* [AVAILABLE RECORDS]
*** Block opens ***

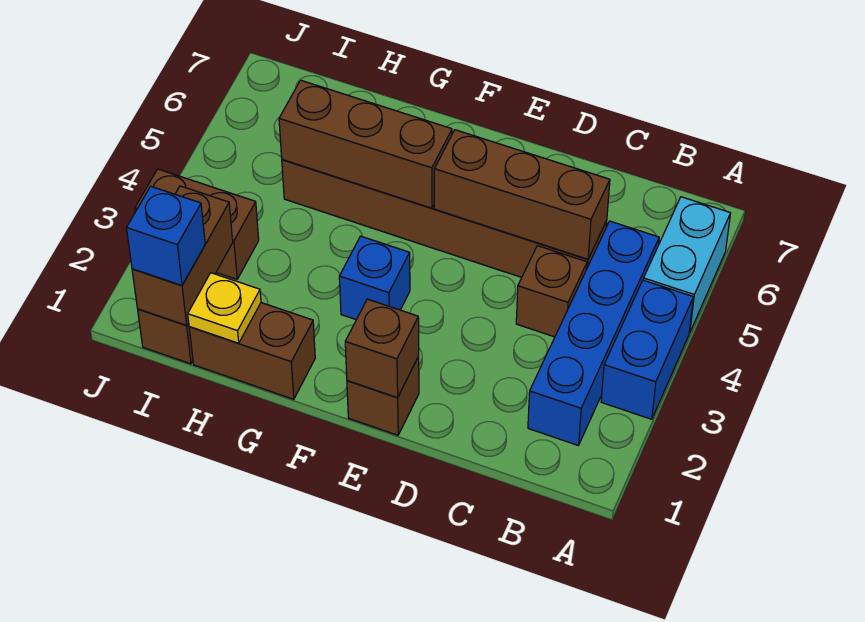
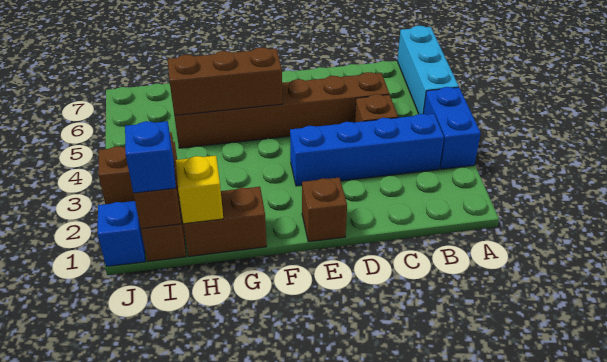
cyan brick A5:A6 level 1 -> cyan brick A5:A7 level 1
blue brick B2:B5 level 1 -> blue brick B3:E3 level 1
brown brick C5:E5 level 2 -> none
brown brick E1 level 2 -> none
blue brick F3 level 1 -> blue brick J1 level 1
yellow plate H1 level 2 -> yellow brick H1 level 2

*** Block closes ***

* [WORK TO BE COMPLETED] Would you copy every line from the listing above that has the string "none" in it?

* [ANSWER BOX]
brown brick C5:E5 level 2 -> none
brown brick E1 level 2 -> none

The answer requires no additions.